:: Materials provided ::
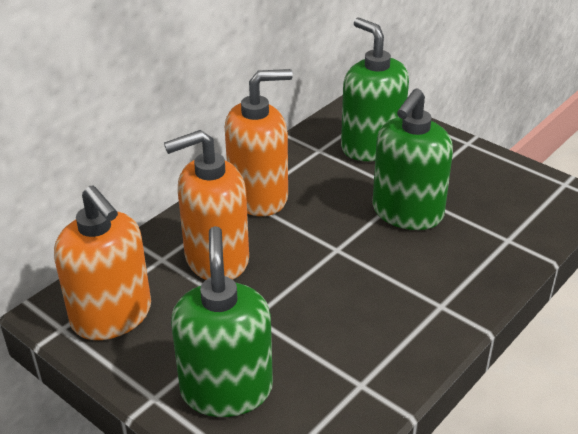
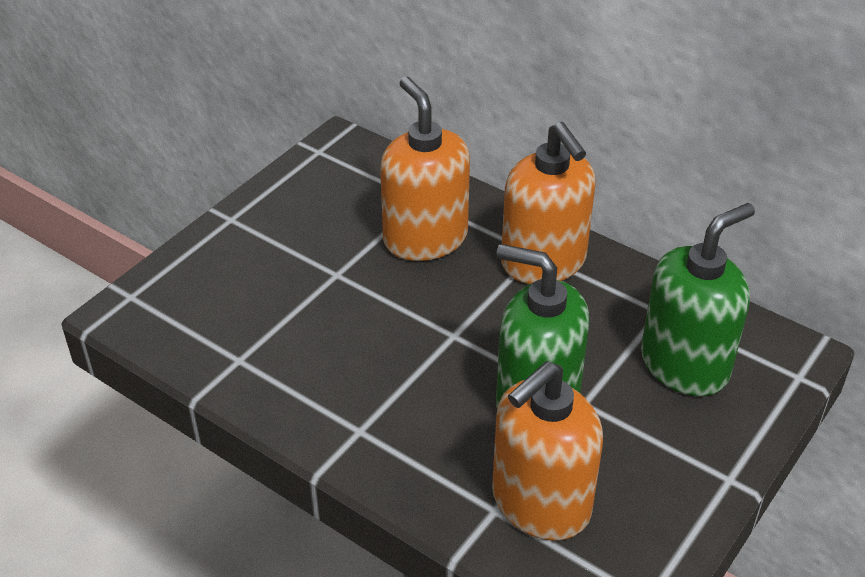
camera: 85 degrees right, 5 degrees up
(112, 316) = (334, 178): orange soap dispenser -> orange soap dispenser (540, 503)
(226, 389) = (237, 263): green soap dispenser -> none

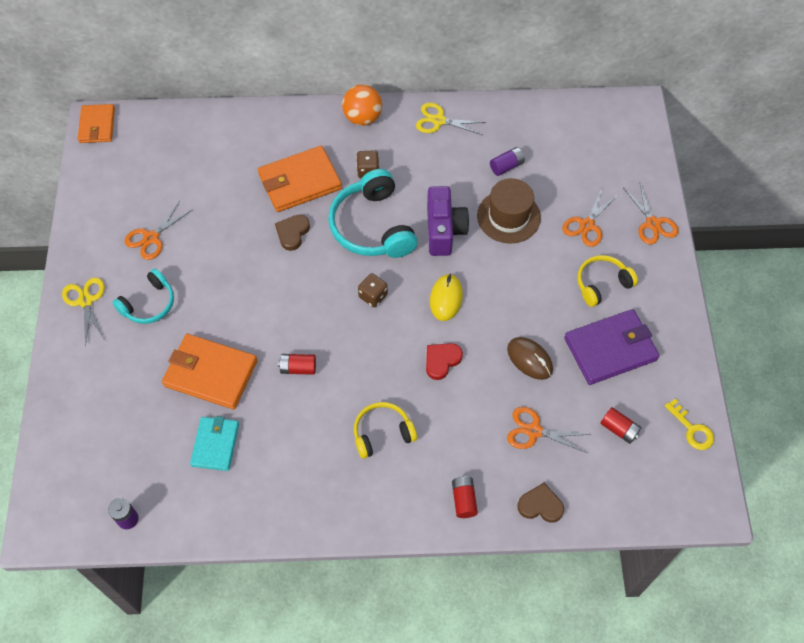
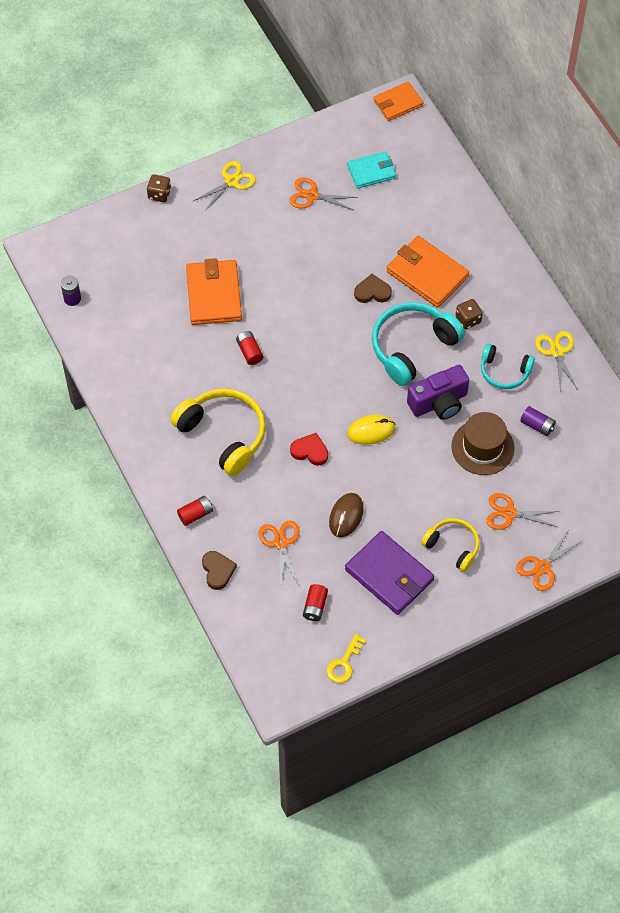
camera: 65 degrees right, 0 degrees up
(149, 304) = (251, 224): turquoise headphones -> turquoise headphones (504, 371)
(215, 444) = (157, 326): turquoise wallet -> turquoise wallet (371, 171)
(362, 118) = (523, 291): orange ball -> none
(373, 296) = (344, 376): brown dice -> brown dice (159, 194)
(382, 433) = (223, 434): yellow headphones -> yellow headphones, size x1.68

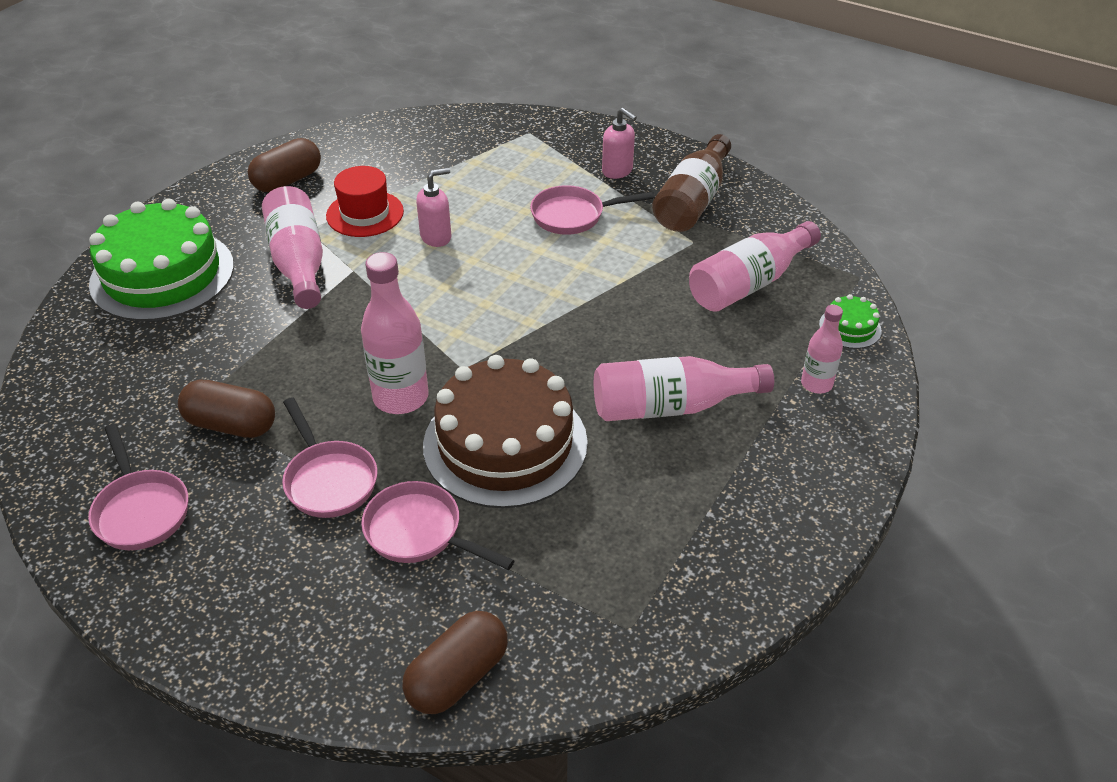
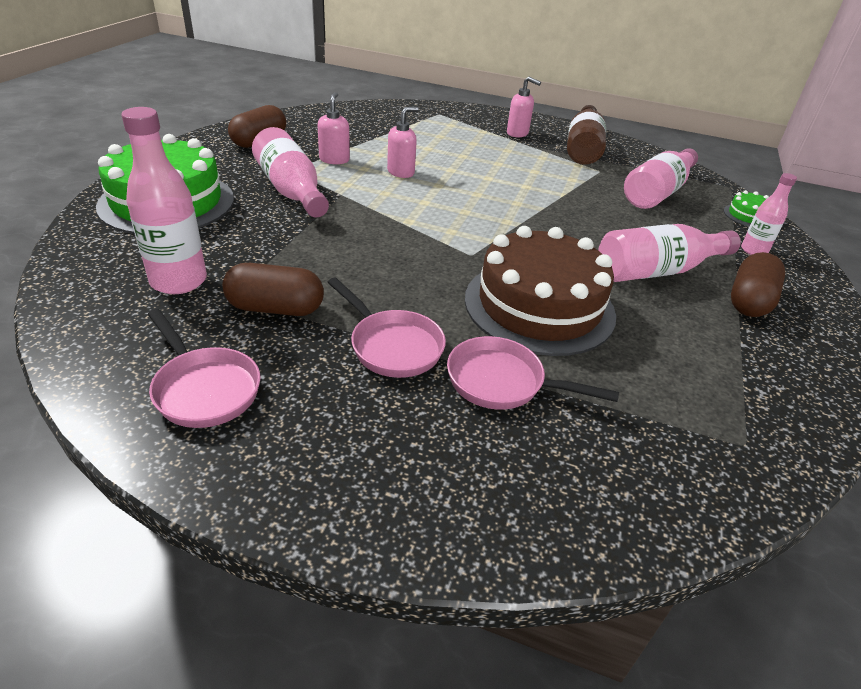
camera: 15 degrees left, 5 degrees down
(365, 214) = (334, 160): red hat -> pink soap dispenser
(401, 397) = (428, 278): pink bottle -> pink bottle (179, 281)
(457, 676) = (615, 512): brown capsule -> brown capsule (749, 301)
(573, 216) = (501, 158): pink pan -> none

:: Problem statement ::
Return the full listing above verbatim, please, but without its images.

:: Finished task ::
camera: 85 degrees right, 5 degrees up
(112, 316) = (334, 178): orange soap dispenser -> orange soap dispenser (540, 503)
(226, 389) = (237, 263): green soap dispenser -> none

camera: 65 degrees right, 0 degrees up
(149, 304) = (251, 224): turquoise headphones -> turquoise headphones (504, 371)
(215, 444) = (157, 326): turquoise wallet -> turquoise wallet (371, 171)
(362, 118) = (523, 291): orange ball -> none
(373, 296) = (344, 376): brown dice -> brown dice (159, 194)
(382, 433) = (223, 434): yellow headphones -> yellow headphones, size x1.68

camera: 15 degrees left, 5 degrees down
(365, 214) = (334, 160): red hat -> pink soap dispenser
(401, 397) = (428, 278): pink bottle -> pink bottle (179, 281)
(457, 676) = (615, 512): brown capsule -> brown capsule (749, 301)
(573, 216) = (501, 158): pink pan -> none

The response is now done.